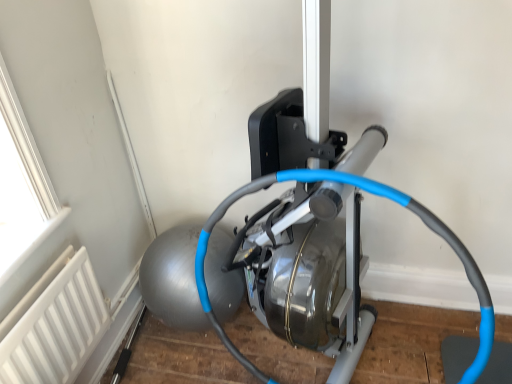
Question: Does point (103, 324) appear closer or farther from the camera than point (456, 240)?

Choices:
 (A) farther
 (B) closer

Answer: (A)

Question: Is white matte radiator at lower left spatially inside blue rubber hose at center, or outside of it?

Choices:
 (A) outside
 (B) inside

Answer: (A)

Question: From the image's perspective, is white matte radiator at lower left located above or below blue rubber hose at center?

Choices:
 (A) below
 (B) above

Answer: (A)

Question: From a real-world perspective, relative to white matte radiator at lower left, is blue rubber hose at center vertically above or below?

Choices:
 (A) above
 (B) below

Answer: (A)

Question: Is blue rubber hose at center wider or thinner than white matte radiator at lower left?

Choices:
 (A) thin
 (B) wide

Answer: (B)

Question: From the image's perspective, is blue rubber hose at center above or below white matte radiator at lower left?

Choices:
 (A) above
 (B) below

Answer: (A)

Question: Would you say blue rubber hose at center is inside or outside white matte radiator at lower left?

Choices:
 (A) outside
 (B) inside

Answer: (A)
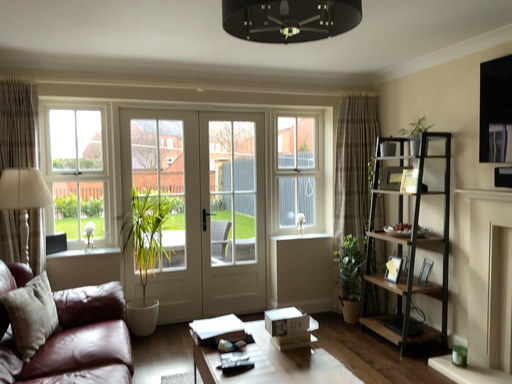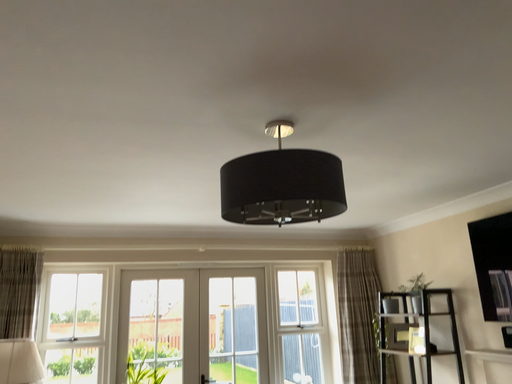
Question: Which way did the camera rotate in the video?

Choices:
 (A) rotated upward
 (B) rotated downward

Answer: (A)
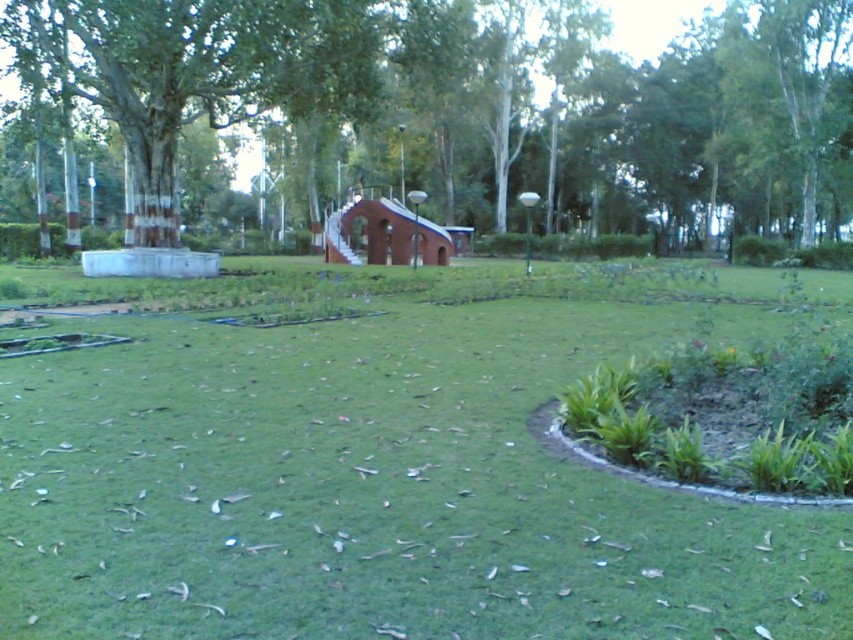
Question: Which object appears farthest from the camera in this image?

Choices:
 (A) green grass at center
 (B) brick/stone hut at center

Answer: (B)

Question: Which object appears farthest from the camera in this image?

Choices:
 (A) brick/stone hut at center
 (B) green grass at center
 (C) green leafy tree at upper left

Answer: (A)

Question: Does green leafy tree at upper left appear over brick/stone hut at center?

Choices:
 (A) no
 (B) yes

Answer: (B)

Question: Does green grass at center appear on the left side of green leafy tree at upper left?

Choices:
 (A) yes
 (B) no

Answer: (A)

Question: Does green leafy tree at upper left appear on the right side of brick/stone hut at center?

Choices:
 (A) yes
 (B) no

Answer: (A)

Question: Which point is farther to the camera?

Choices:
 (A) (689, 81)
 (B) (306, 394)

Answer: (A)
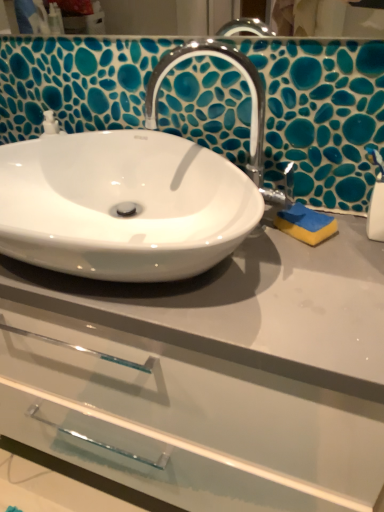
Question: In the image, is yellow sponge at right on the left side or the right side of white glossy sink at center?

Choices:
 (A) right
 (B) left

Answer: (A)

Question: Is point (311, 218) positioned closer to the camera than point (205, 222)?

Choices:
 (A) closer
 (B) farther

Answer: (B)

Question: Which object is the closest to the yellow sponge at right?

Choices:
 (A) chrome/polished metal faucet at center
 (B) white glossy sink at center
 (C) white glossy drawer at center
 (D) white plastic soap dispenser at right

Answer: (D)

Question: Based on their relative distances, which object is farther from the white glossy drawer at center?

────────

[Task]: Reproduce all of the records above with "blue rubber hose" swapped for "blue plastic hose" wherever it occurs, changing nothing else. Leave the pictures out.

[Exercise output]:
Question: Does point (103, 324) appear closer or farther from the camera than point (456, 240)?

Choices:
 (A) farther
 (B) closer

Answer: (A)

Question: Is white matte radiator at lower left spatially inside blue plastic hose at center, or outside of it?

Choices:
 (A) outside
 (B) inside

Answer: (A)

Question: From the image's perspective, is white matte radiator at lower left located above or below blue plastic hose at center?

Choices:
 (A) below
 (B) above

Answer: (A)

Question: From a real-world perspective, relative to white matte radiator at lower left, is blue plastic hose at center vertically above or below?

Choices:
 (A) above
 (B) below

Answer: (A)

Question: Is blue plastic hose at center wider or thinner than white matte radiator at lower left?

Choices:
 (A) thin
 (B) wide

Answer: (B)

Question: From the image's perspective, is blue plastic hose at center above or below white matte radiator at lower left?

Choices:
 (A) above
 (B) below

Answer: (A)

Question: Would you say blue plastic hose at center is inside or outside white matte radiator at lower left?

Choices:
 (A) outside
 (B) inside

Answer: (A)
Question: Which way did the camera rotate in the video?

Choices:
 (A) rotated upward
 (B) rotated downward

Answer: (A)
Question: Which object appears farthest from the camera in this image?

Choices:
 (A) green grass at center
 (B) brick/stone hut at center

Answer: (B)

Question: Which object appears farthest from the camera in this image?

Choices:
 (A) brick/stone hut at center
 (B) green grass at center
 (C) green leafy tree at upper left

Answer: (A)

Question: Does green leafy tree at upper left appear over brick/stone hut at center?

Choices:
 (A) no
 (B) yes

Answer: (B)

Question: Does green grass at center appear on the left side of green leafy tree at upper left?

Choices:
 (A) yes
 (B) no

Answer: (A)

Question: Does green leafy tree at upper left appear on the right side of brick/stone hut at center?

Choices:
 (A) yes
 (B) no

Answer: (A)

Question: Which point is farther to the camera?

Choices:
 (A) (689, 81)
 (B) (306, 394)

Answer: (A)
Question: In the image, is yellow sponge at right on the left side or the right side of white glossy sink at center?

Choices:
 (A) right
 (B) left

Answer: (A)

Question: Is point (311, 218) positioned closer to the camera than point (205, 222)?

Choices:
 (A) closer
 (B) farther

Answer: (B)

Question: Which object is the closest to the yellow sponge at right?

Choices:
 (A) chrome/polished metal faucet at center
 (B) white glossy sink at center
 (C) white glossy drawer at center
 (D) white plastic soap dispenser at right

Answer: (D)

Question: Based on their relative distances, which object is farther from the white glossy drawer at center?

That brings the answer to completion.